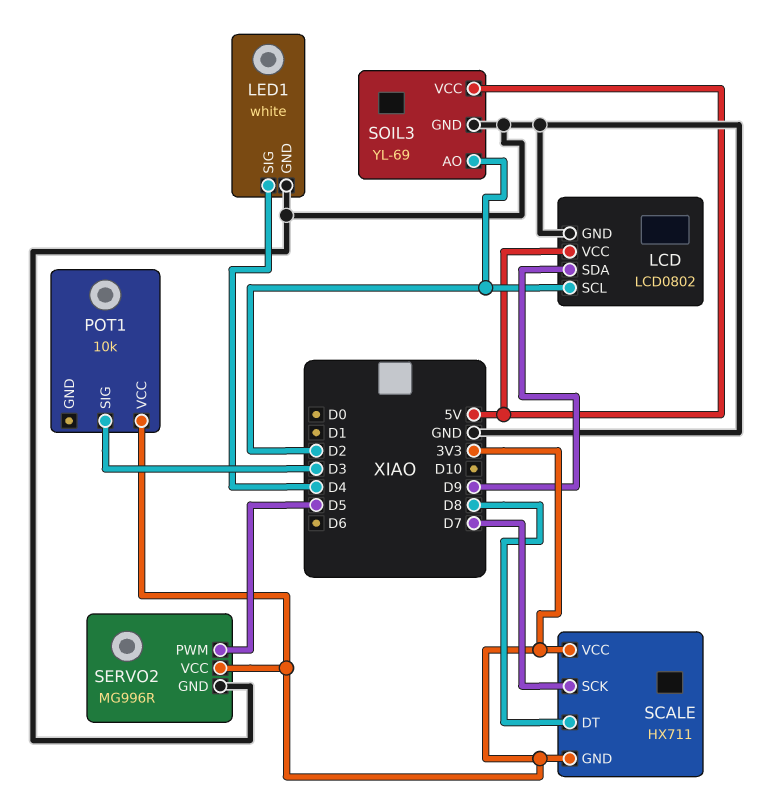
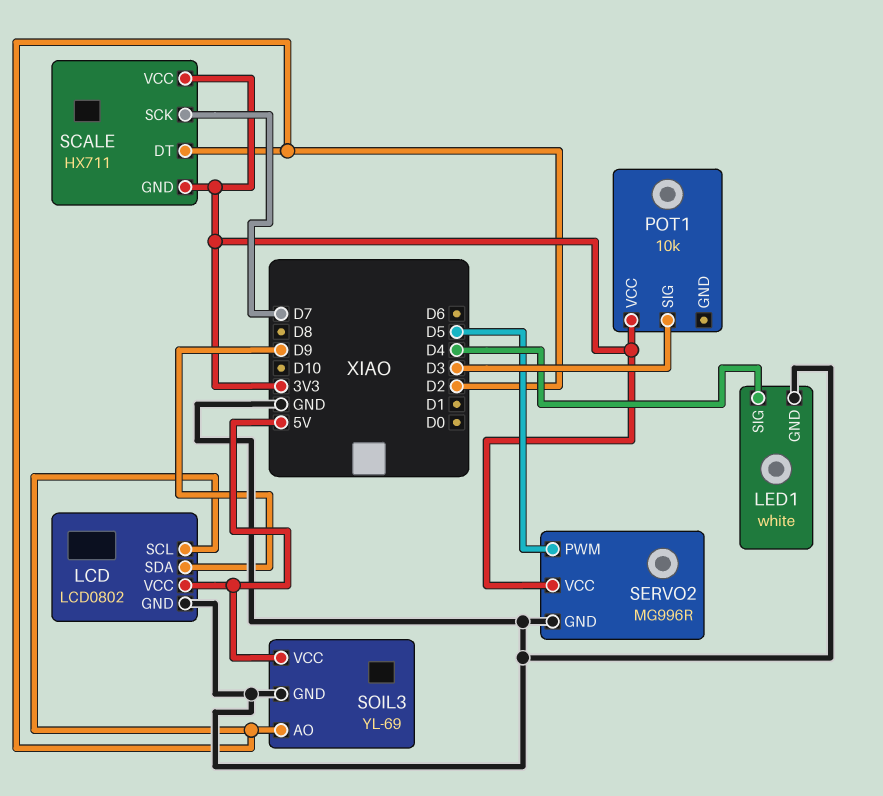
SCALE pin DT: D8 -> D2

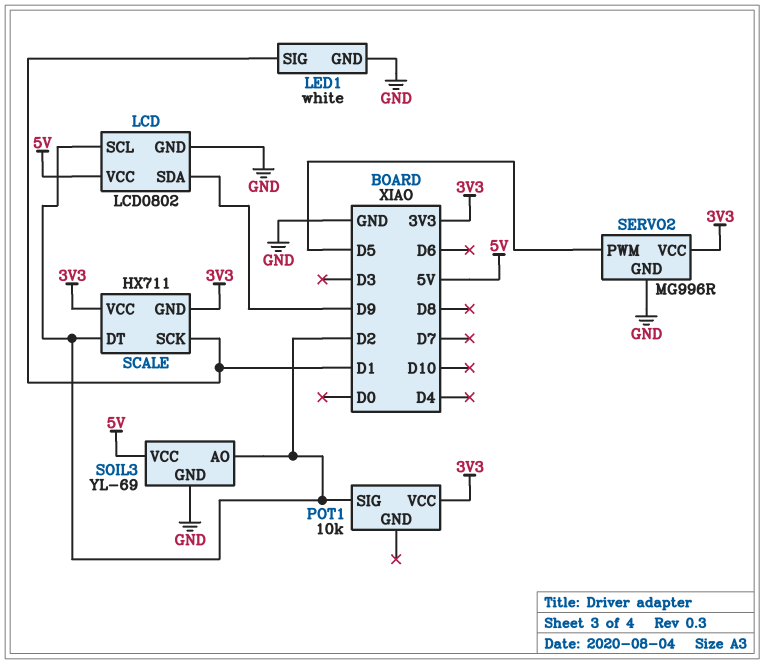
LED1 pin SIG: D4 -> D1
POT1 pin SIG: D3 -> D2
SCALE pin SCK: D7 -> D1

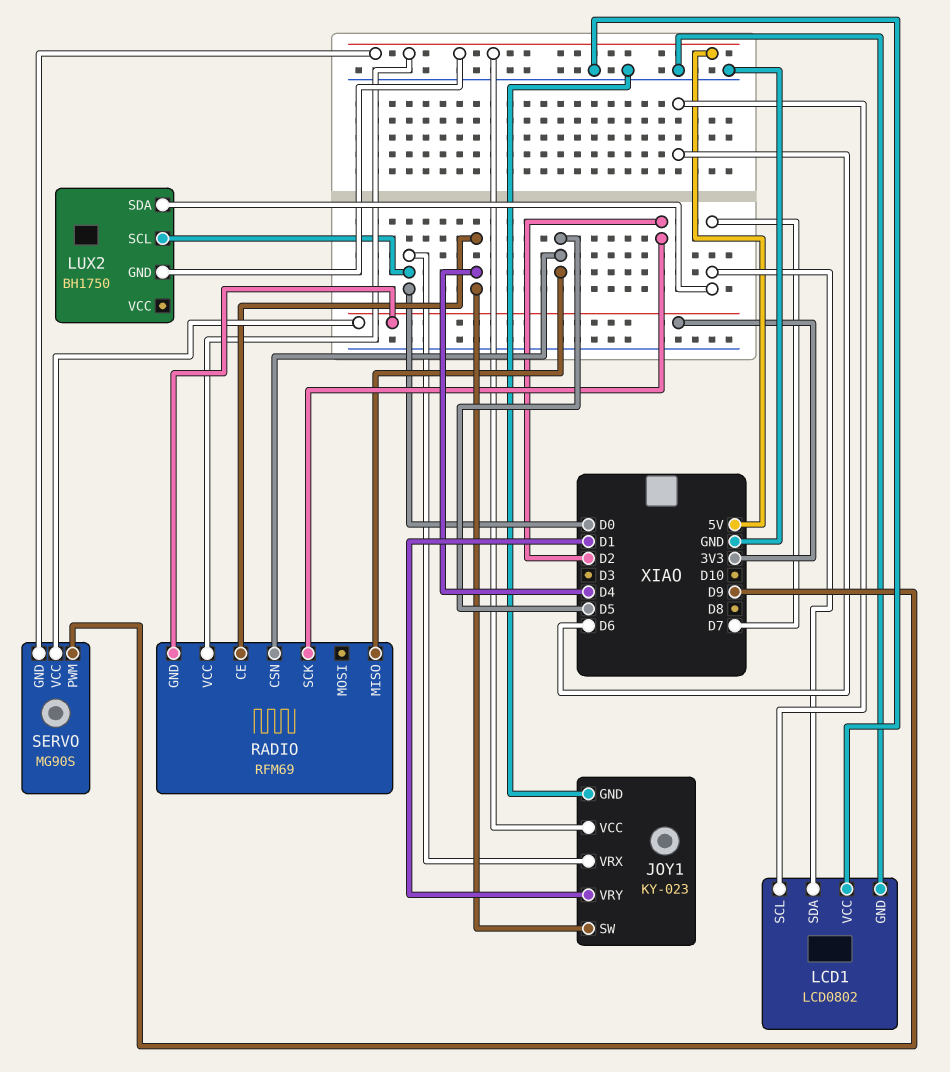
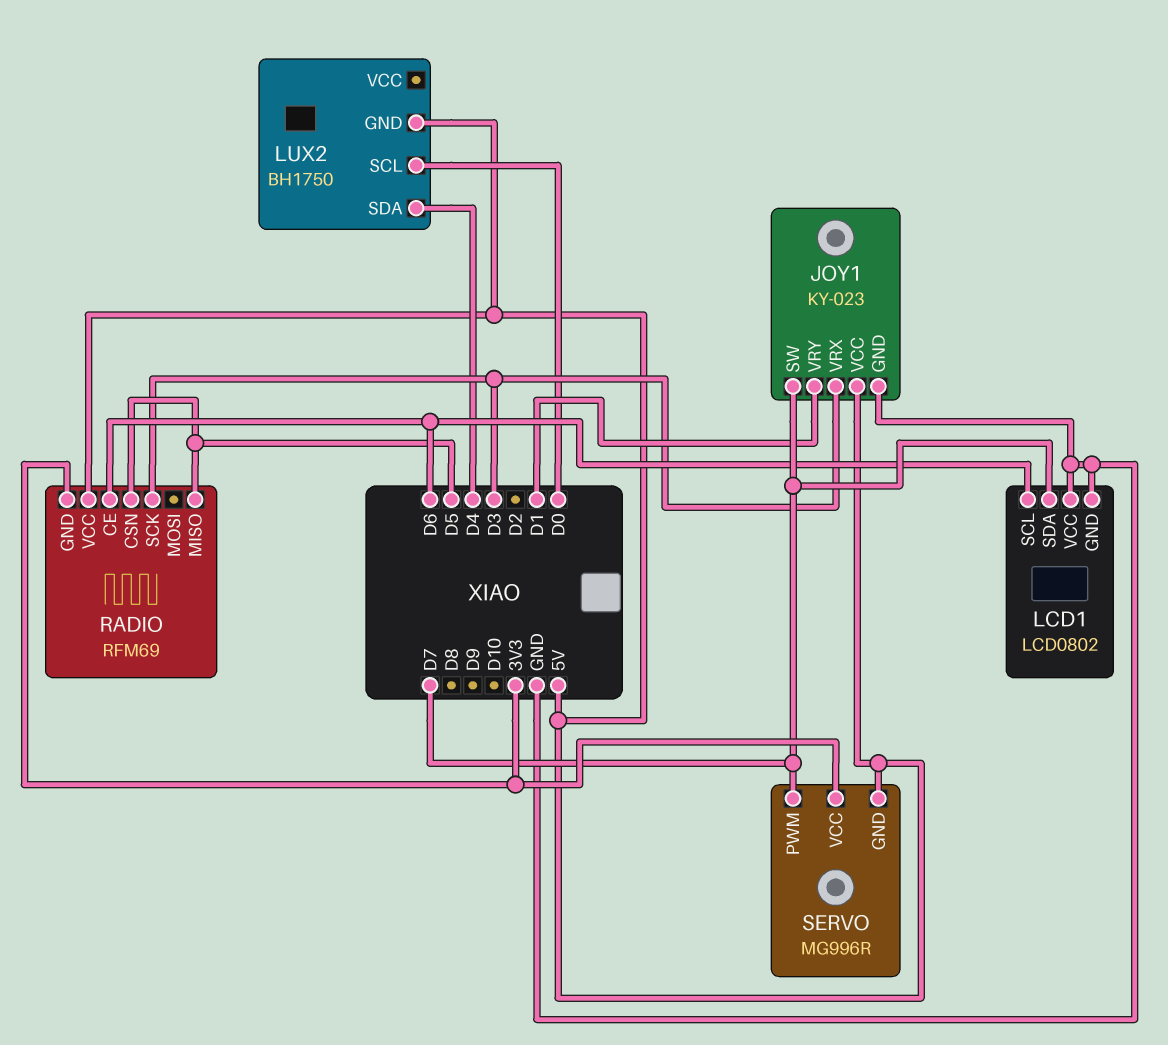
JOY1 pin SW: D4 -> D7
JOY1 pin VRX: D0 -> D3
LUX2 pin SDA: D7 -> D4
RADIO pin CE: D4 -> D6
RADIO pin SCK: D2 -> D3
SERVO: MG90S -> MG996R
SERVO pin PWM: D9 -> D7

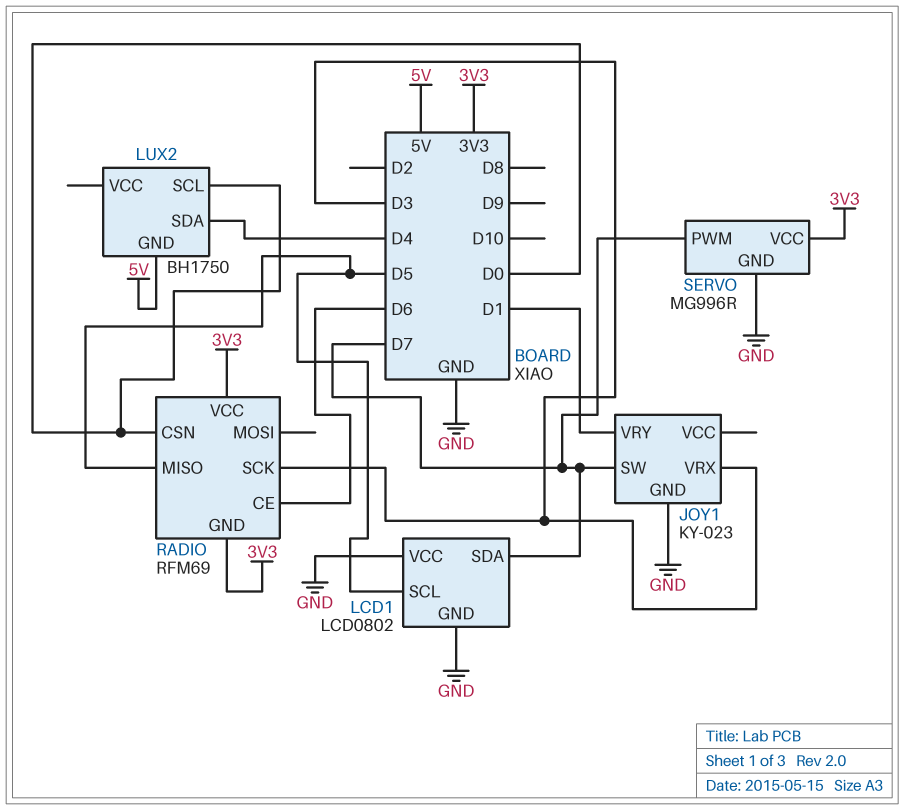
JOY1 pin VCC: 5V -> none
LCD1 pin SCL: D6 -> D5
RADIO pin CSN: D5 -> D0
RADIO pin VCC: 5V -> 3V3
SERVO pin GND: 5V -> GND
+ + + + +
Select every line in the records above that contains the word "SERVO".

> _Answer area_:
SERVO: MG90S -> MG996R
SERVO pin PWM: D9 -> D7
SERVO pin GND: 5V -> GND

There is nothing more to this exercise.